Coordinate-based object records:
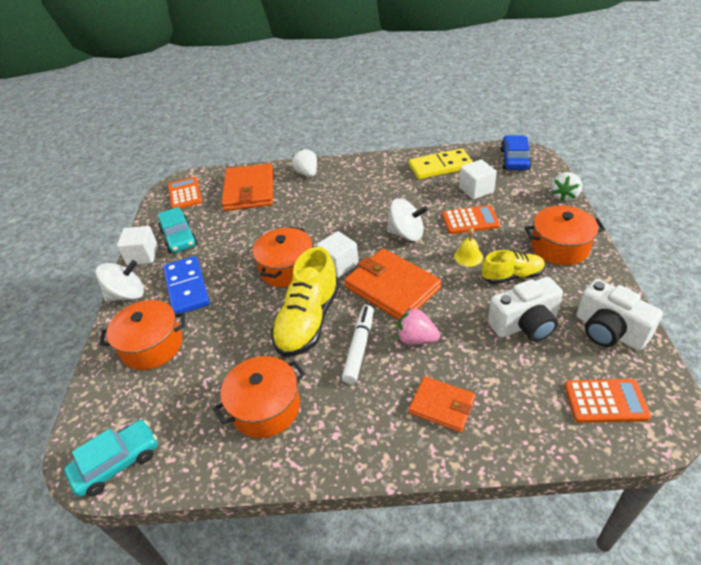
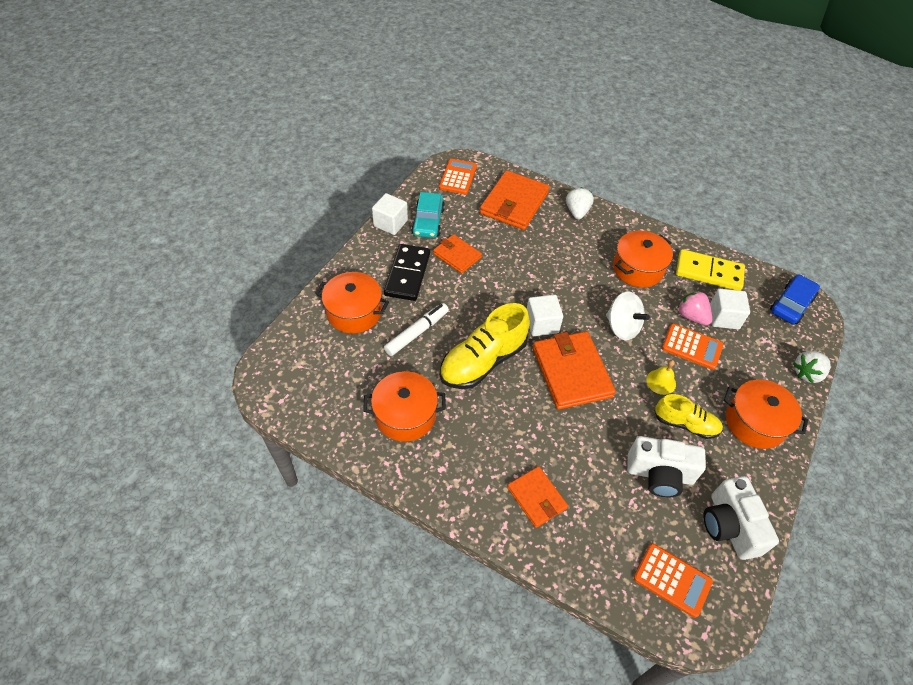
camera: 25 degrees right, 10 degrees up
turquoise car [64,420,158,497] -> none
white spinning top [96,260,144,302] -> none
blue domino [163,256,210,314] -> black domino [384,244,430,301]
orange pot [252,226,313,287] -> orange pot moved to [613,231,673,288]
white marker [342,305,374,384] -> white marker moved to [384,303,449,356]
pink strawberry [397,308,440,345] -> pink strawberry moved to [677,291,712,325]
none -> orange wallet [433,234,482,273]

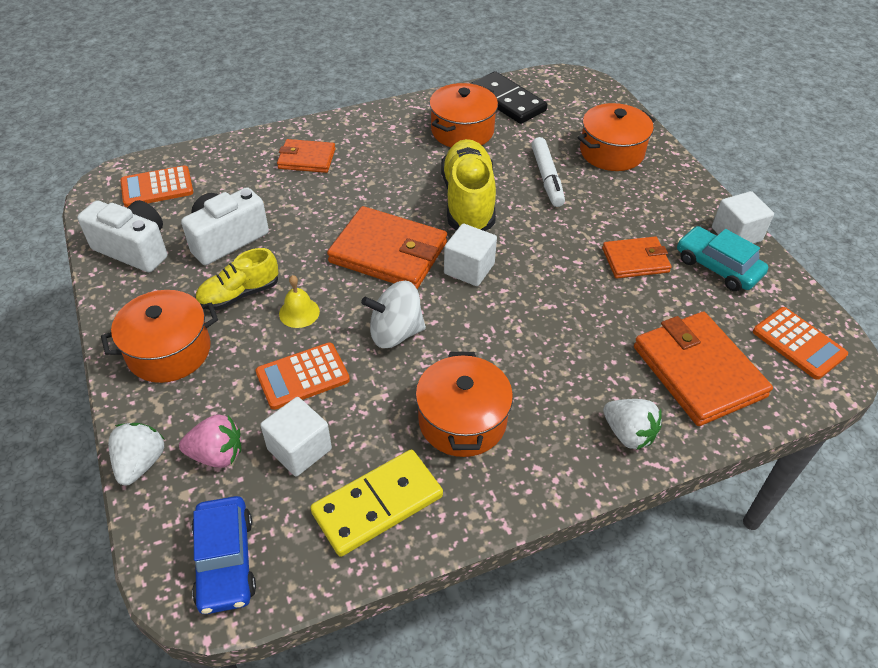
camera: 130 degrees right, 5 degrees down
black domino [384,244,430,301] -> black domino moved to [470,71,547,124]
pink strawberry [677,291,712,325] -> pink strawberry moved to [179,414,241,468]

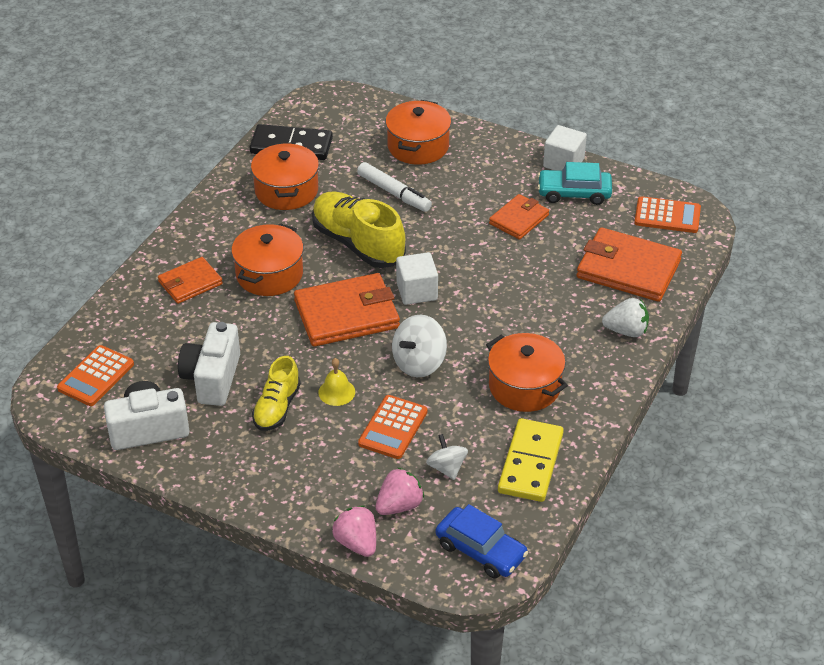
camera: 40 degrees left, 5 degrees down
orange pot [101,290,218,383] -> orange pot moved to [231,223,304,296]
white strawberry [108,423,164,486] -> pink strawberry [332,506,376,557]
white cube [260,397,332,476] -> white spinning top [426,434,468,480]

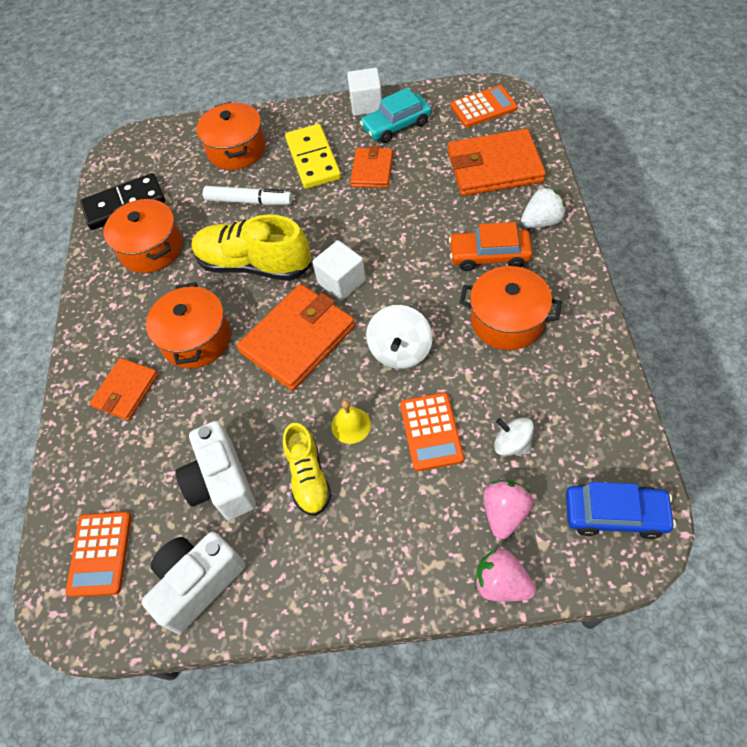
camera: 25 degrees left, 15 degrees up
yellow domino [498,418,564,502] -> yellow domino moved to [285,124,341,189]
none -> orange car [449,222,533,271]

Task directions:
In the records, the line containing "white strawberry [108,423,164,486]" starts the span and the final line ends it. Output exactly that span, both ends included, with no pictures and nothing else.

Expected output:
white strawberry [108,423,164,486] -> pink strawberry [332,506,376,557]
white cube [260,397,332,476] -> white spinning top [426,434,468,480]

camera: 25 degrees left, 15 degrees up
yellow domino [498,418,564,502] -> yellow domino moved to [285,124,341,189]
none -> orange car [449,222,533,271]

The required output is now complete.